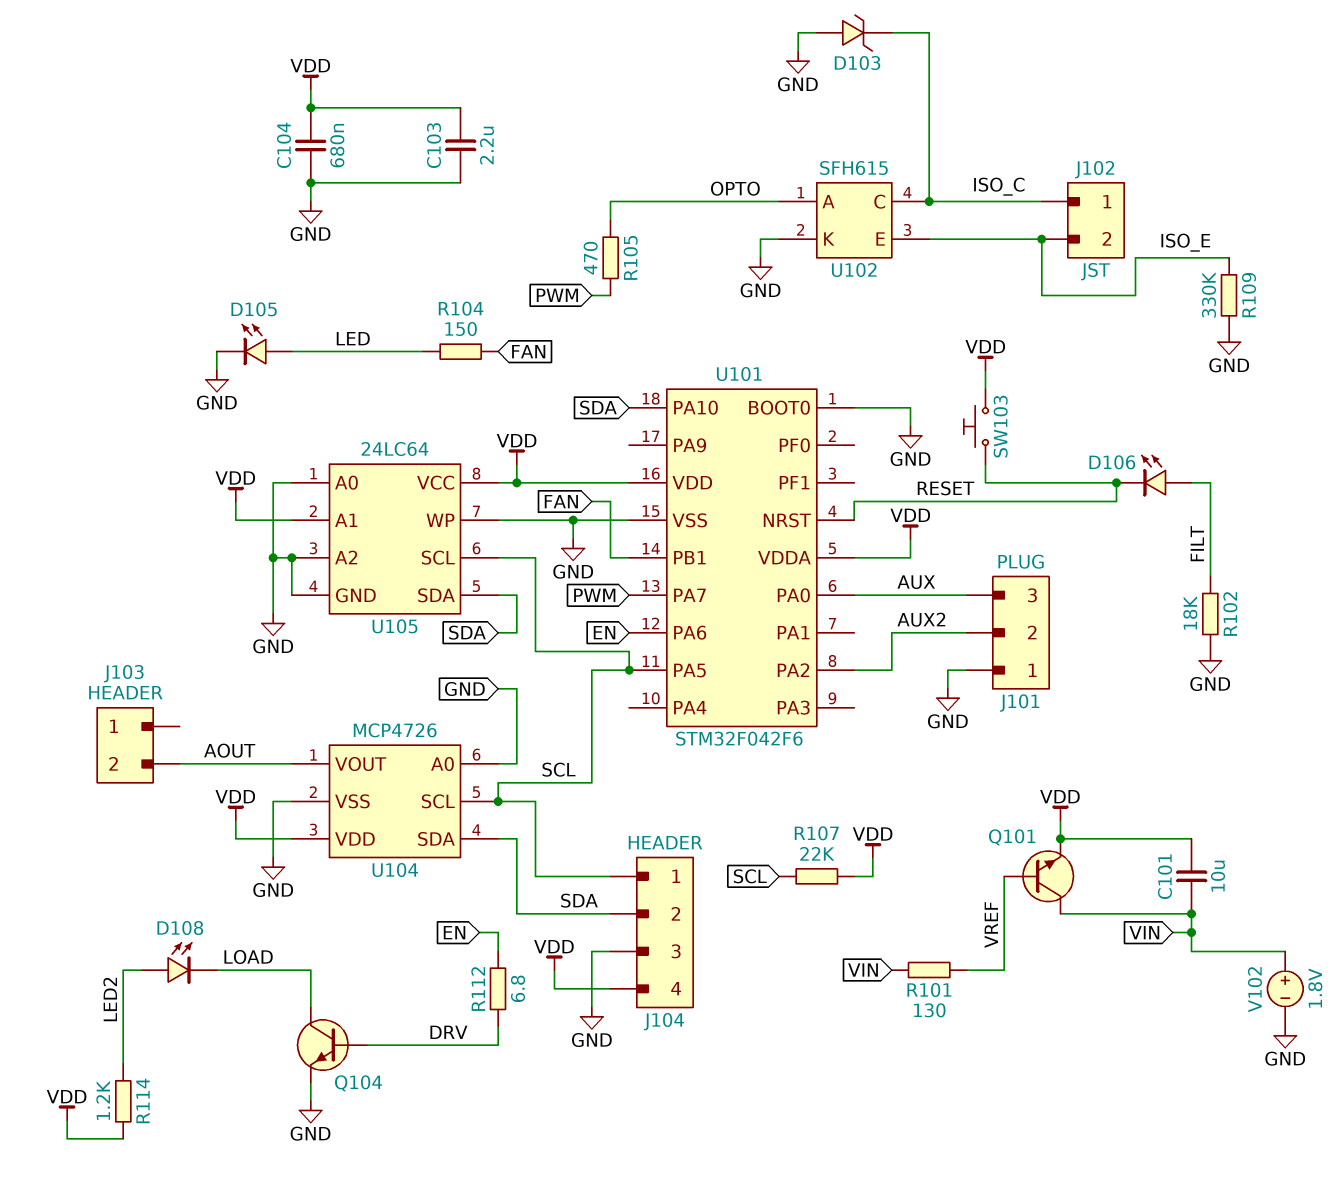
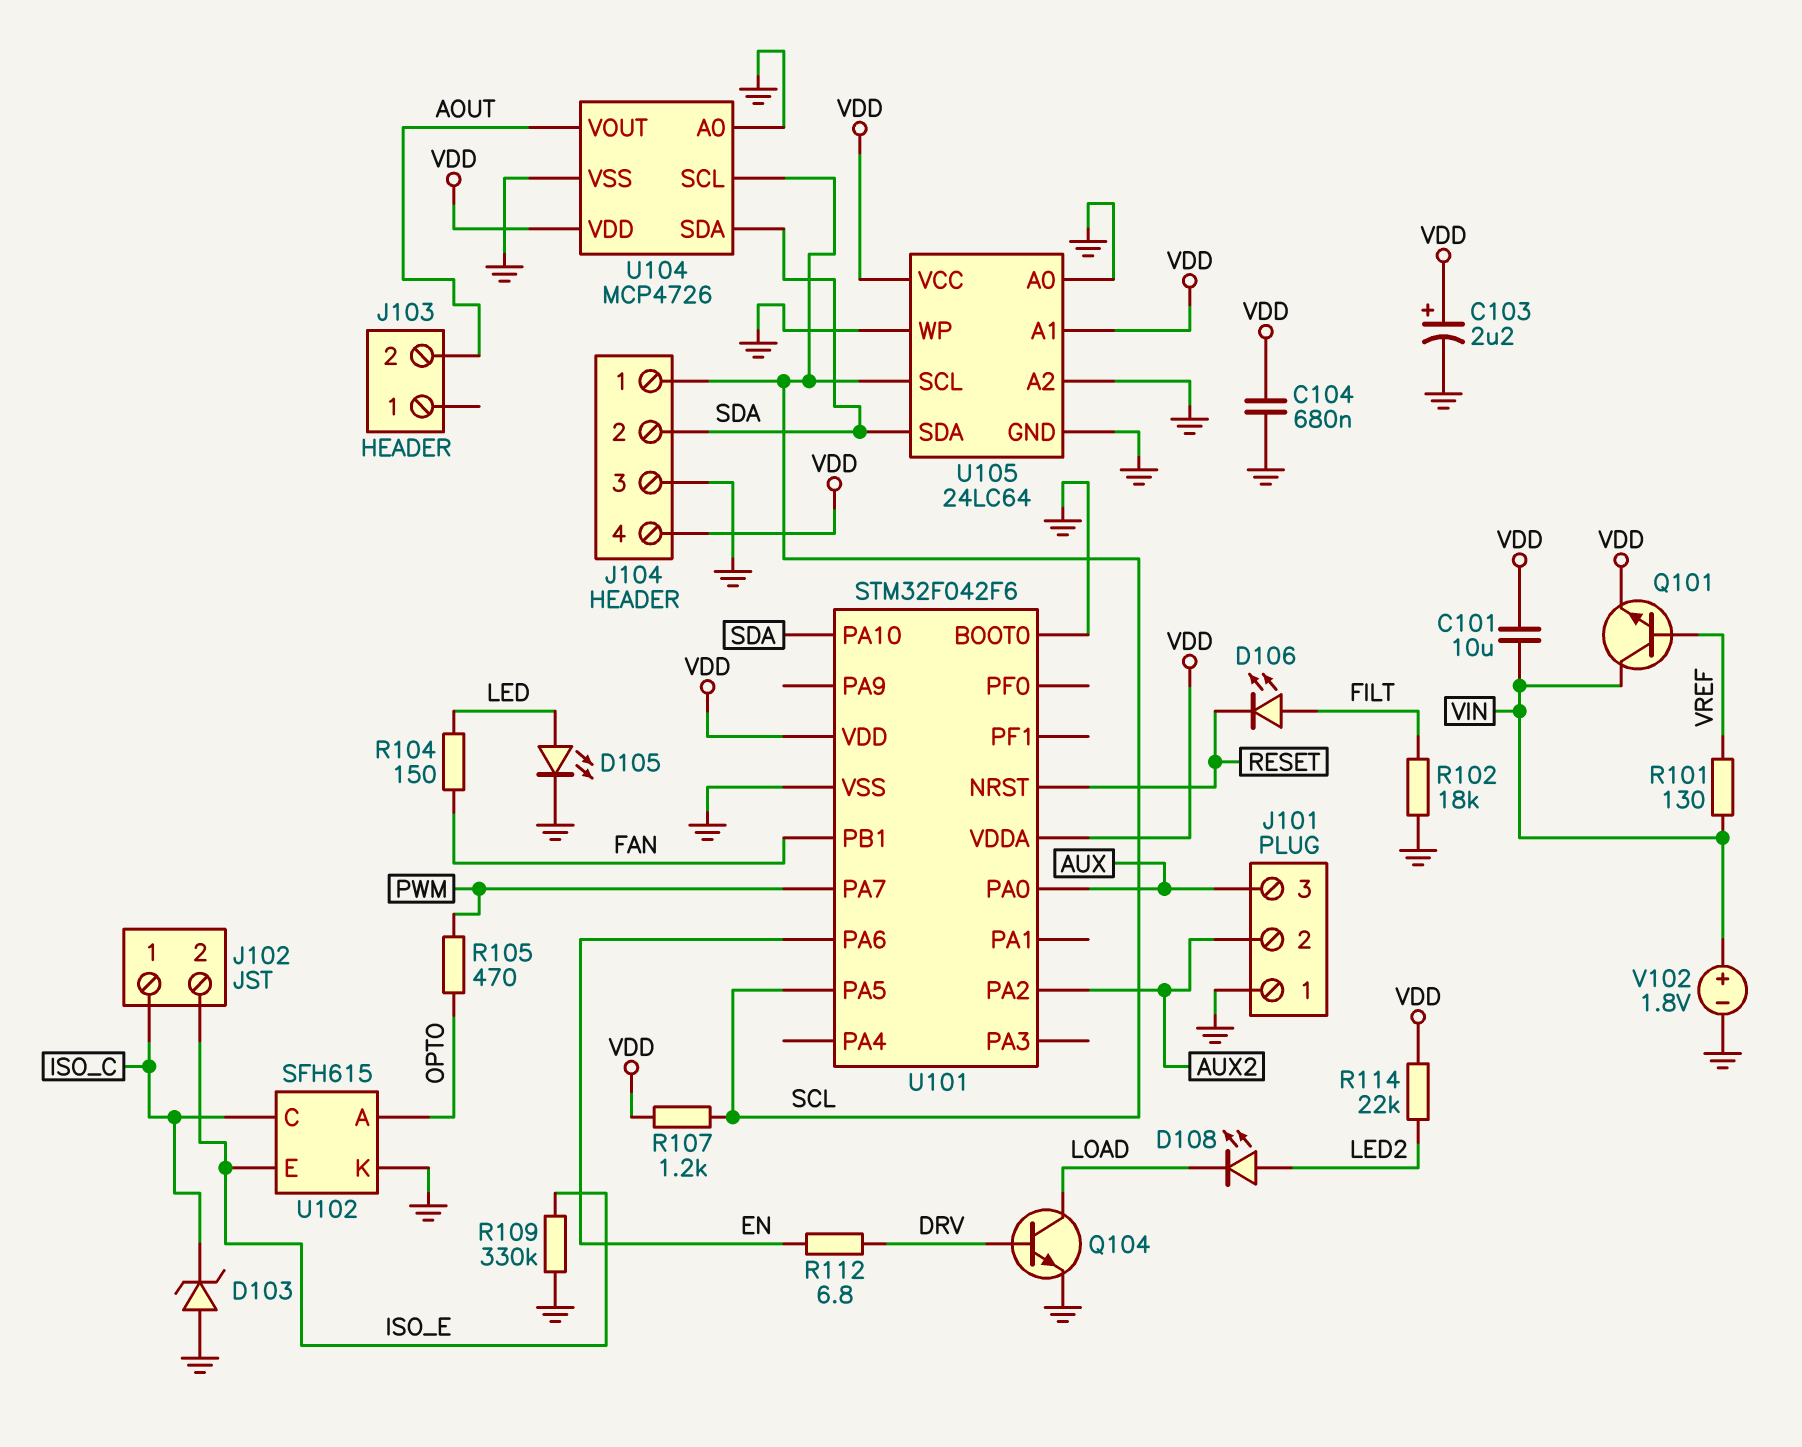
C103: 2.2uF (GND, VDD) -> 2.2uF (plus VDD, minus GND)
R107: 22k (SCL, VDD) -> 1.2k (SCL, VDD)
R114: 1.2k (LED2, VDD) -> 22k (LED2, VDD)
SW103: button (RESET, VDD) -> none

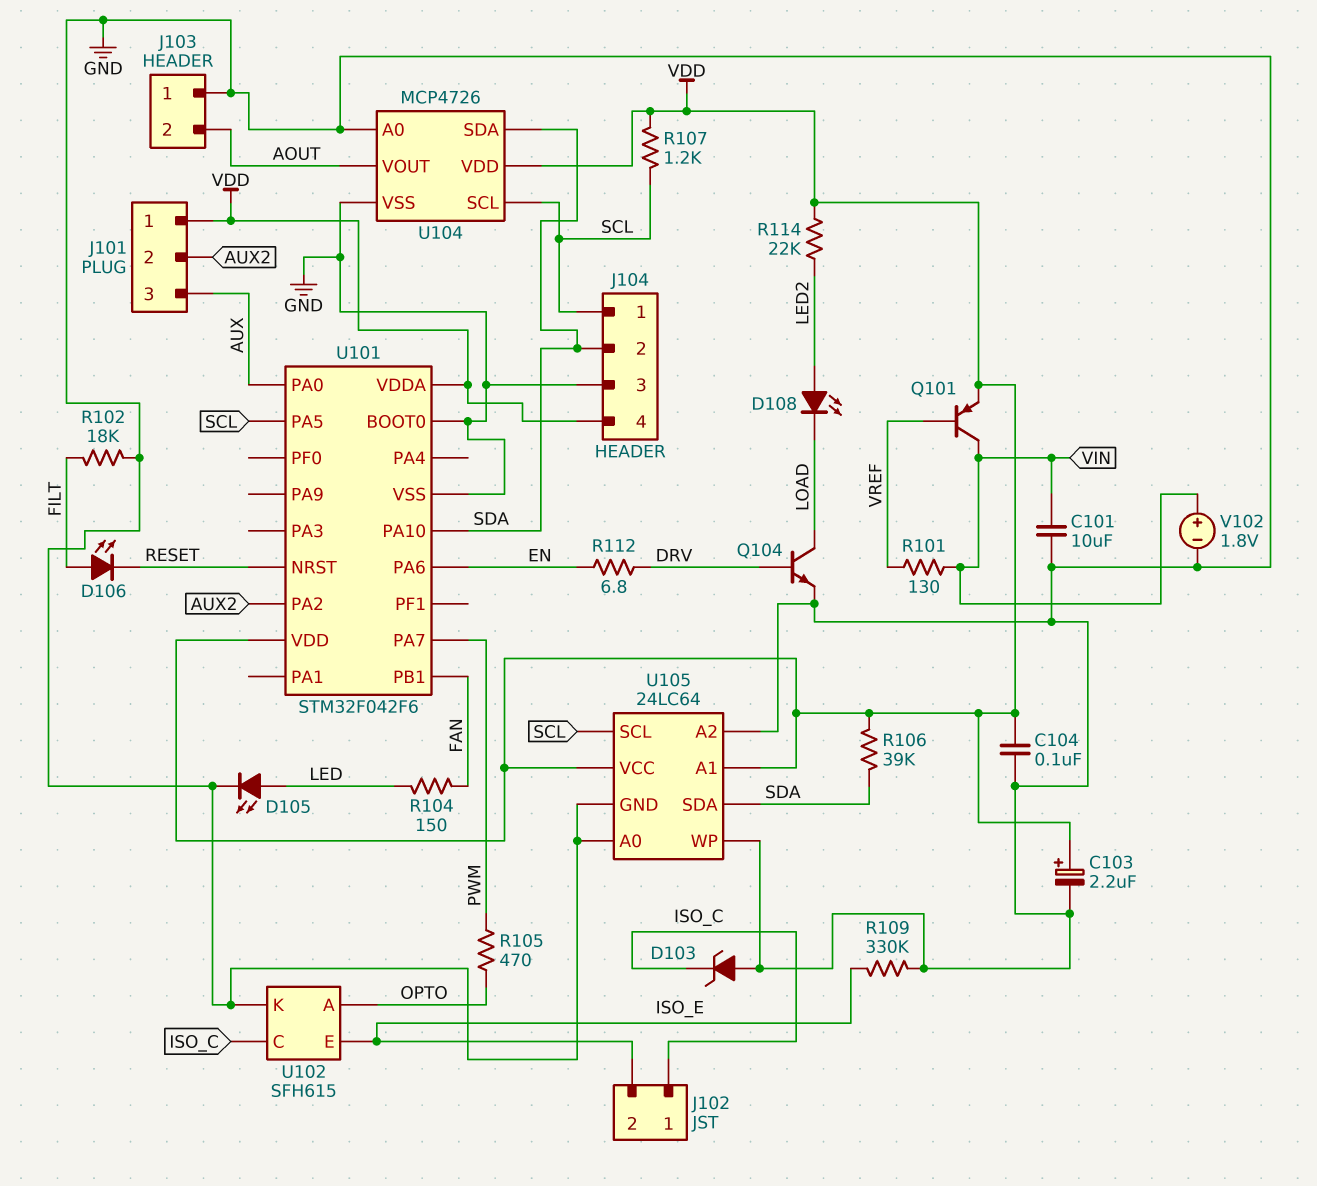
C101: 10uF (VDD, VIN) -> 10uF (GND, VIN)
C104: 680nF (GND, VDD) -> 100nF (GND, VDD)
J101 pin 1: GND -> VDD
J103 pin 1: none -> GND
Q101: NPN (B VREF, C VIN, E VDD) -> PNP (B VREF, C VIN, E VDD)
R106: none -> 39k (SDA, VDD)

...

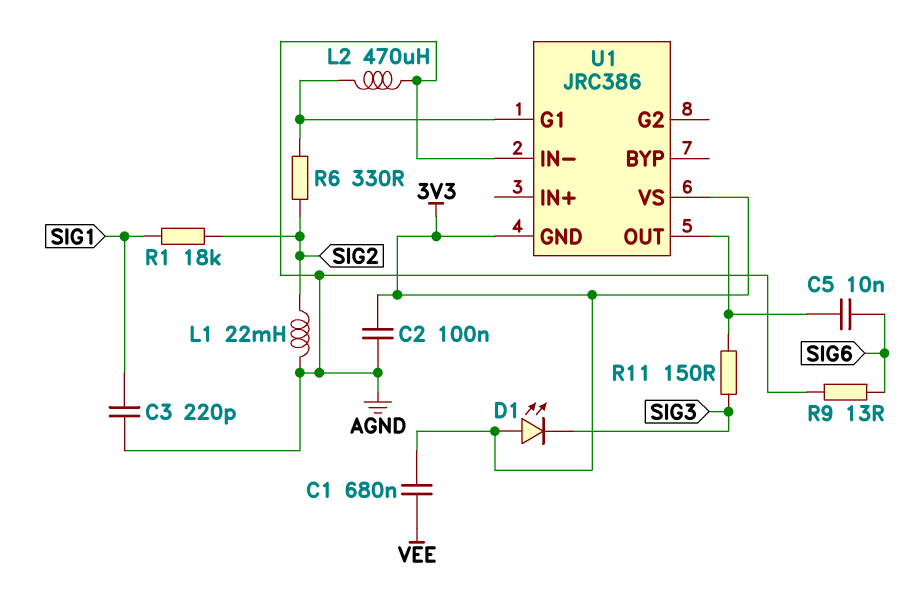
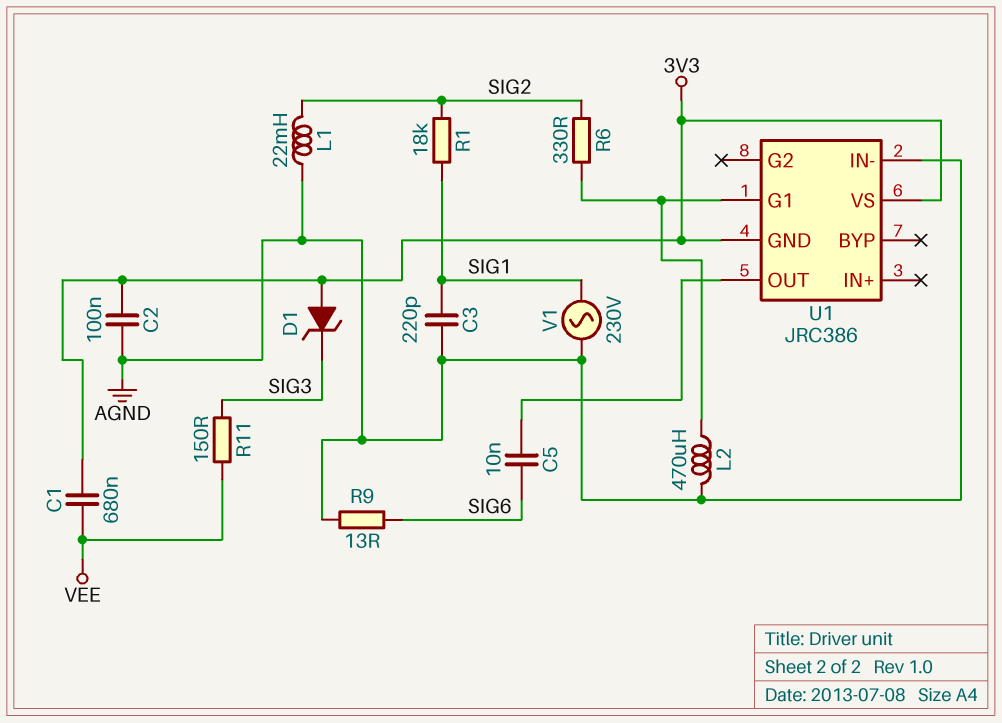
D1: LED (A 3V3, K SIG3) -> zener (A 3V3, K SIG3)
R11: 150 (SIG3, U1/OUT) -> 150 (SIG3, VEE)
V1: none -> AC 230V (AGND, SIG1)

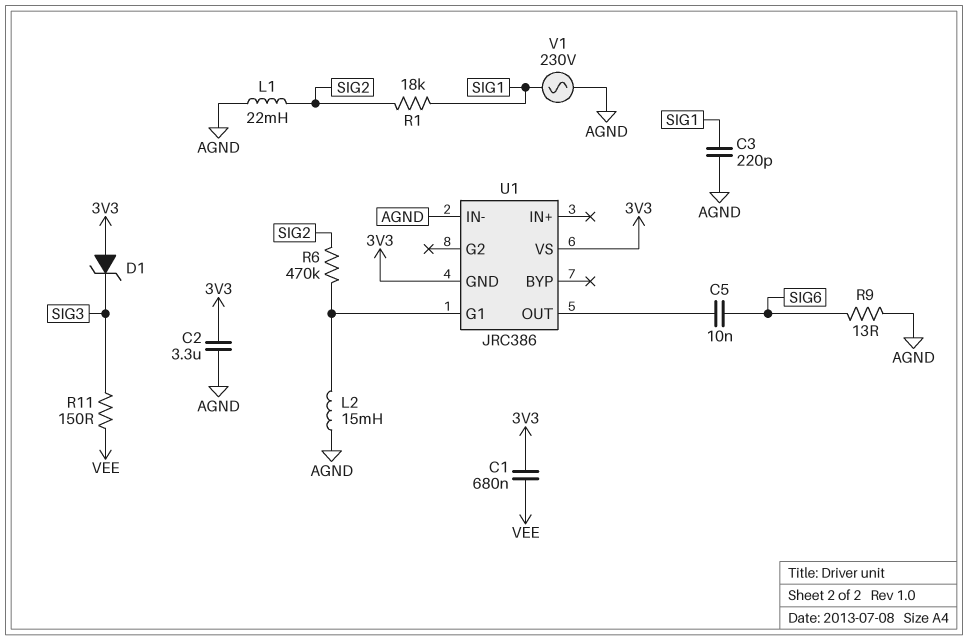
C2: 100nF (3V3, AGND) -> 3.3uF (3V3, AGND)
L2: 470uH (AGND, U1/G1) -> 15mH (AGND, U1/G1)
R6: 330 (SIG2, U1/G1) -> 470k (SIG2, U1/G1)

...

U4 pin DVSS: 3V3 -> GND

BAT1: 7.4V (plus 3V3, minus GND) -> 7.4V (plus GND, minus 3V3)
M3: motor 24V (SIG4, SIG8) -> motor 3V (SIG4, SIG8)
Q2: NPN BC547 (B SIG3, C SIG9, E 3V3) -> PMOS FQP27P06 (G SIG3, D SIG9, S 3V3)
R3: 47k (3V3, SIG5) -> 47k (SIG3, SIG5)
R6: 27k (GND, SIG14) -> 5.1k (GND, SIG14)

* _INSTRUCTIONS FOR THE TASK_: From the records above, give again exactly the lines running from the line with "BAT1: 7.4V (plus" to the line with "R6: 27k (GND, SIG14) -> 5.1k (GND, SIG14)", inclusive.

* _SOLUTION FOR THIS EXERCISE_:
BAT1: 7.4V (plus 3V3, minus GND) -> 7.4V (plus GND, minus 3V3)
M3: motor 24V (SIG4, SIG8) -> motor 3V (SIG4, SIG8)
Q2: NPN BC547 (B SIG3, C SIG9, E 3V3) -> PMOS FQP27P06 (G SIG3, D SIG9, S 3V3)
R3: 47k (3V3, SIG5) -> 47k (SIG3, SIG5)
R6: 27k (GND, SIG14) -> 5.1k (GND, SIG14)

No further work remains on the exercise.